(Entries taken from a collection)
____

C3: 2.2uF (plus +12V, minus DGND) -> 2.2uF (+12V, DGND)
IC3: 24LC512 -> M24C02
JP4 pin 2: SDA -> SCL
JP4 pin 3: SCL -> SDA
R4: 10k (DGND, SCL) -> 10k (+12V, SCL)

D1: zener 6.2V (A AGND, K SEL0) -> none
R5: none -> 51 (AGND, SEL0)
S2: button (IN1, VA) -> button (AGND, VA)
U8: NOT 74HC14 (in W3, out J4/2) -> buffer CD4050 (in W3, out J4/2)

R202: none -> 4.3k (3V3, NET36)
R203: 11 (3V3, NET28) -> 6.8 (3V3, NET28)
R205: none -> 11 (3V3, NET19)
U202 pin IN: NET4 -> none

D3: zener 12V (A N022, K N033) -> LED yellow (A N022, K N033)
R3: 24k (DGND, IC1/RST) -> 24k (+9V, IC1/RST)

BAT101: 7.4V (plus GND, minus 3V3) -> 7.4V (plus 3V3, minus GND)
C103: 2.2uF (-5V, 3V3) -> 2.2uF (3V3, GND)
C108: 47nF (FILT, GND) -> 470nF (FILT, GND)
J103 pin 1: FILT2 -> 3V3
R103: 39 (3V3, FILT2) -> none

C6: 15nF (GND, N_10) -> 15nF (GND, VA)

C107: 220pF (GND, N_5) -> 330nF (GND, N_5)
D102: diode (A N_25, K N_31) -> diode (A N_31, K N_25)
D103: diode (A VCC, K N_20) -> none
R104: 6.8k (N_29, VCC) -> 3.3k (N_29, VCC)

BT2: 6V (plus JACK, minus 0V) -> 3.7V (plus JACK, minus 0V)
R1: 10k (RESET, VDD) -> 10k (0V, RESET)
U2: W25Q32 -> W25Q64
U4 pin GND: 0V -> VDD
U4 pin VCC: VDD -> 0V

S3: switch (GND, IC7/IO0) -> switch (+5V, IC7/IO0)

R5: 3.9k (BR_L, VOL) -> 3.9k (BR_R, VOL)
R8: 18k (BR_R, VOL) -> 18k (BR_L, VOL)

____

### ASSIGNMENT
All of the entries above must be quoted exactly.

### PROBLEM SOLUTION
C3: 2.2uF (plus +12V, minus DGND) -> 2.2uF (+12V, DGND)
IC3: 24LC512 -> M24C02
JP4 pin 2: SDA -> SCL
JP4 pin 3: SCL -> SDA
R4: 10k (DGND, SCL) -> 10k (+12V, SCL)

D1: zener 6.2V (A AGND, K SEL0) -> none
R5: none -> 51 (AGND, SEL0)
S2: button (IN1, VA) -> button (AGND, VA)
U8: NOT 74HC14 (in W3, out J4/2) -> buffer CD4050 (in W3, out J4/2)

R202: none -> 4.3k (3V3, NET36)
R203: 11 (3V3, NET28) -> 6.8 (3V3, NET28)
R205: none -> 11 (3V3, NET19)
U202 pin IN: NET4 -> none

D3: zener 12V (A N022, K N033) -> LED yellow (A N022, K N033)
R3: 24k (DGND, IC1/RST) -> 24k (+9V, IC1/RST)

BAT101: 7.4V (plus GND, minus 3V3) -> 7.4V (plus 3V3, minus GND)
C103: 2.2uF (-5V, 3V3) -> 2.2uF (3V3, GND)
C108: 47nF (FILT, GND) -> 470nF (FILT, GND)
J103 pin 1: FILT2 -> 3V3
R103: 39 (3V3, FILT2) -> none

C6: 15nF (GND, N_10) -> 15nF (GND, VA)

C107: 220pF (GND, N_5) -> 330nF (GND, N_5)
D102: diode (A N_25, K N_31) -> diode (A N_31, K N_25)
D103: diode (A VCC, K N_20) -> none
R104: 6.8k (N_29, VCC) -> 3.3k (N_29, VCC)

BT2: 6V (plus JACK, minus 0V) -> 3.7V (plus JACK, minus 0V)
R1: 10k (RESET, VDD) -> 10k (0V, RESET)
U2: W25Q32 -> W25Q64
U4 pin GND: 0V -> VDD
U4 pin VCC: VDD -> 0V

S3: switch (GND, IC7/IO0) -> switch (+5V, IC7/IO0)

R5: 3.9k (BR_L, VOL) -> 3.9k (BR_R, VOL)
R8: 18k (BR_R, VOL) -> 18k (BR_L, VOL)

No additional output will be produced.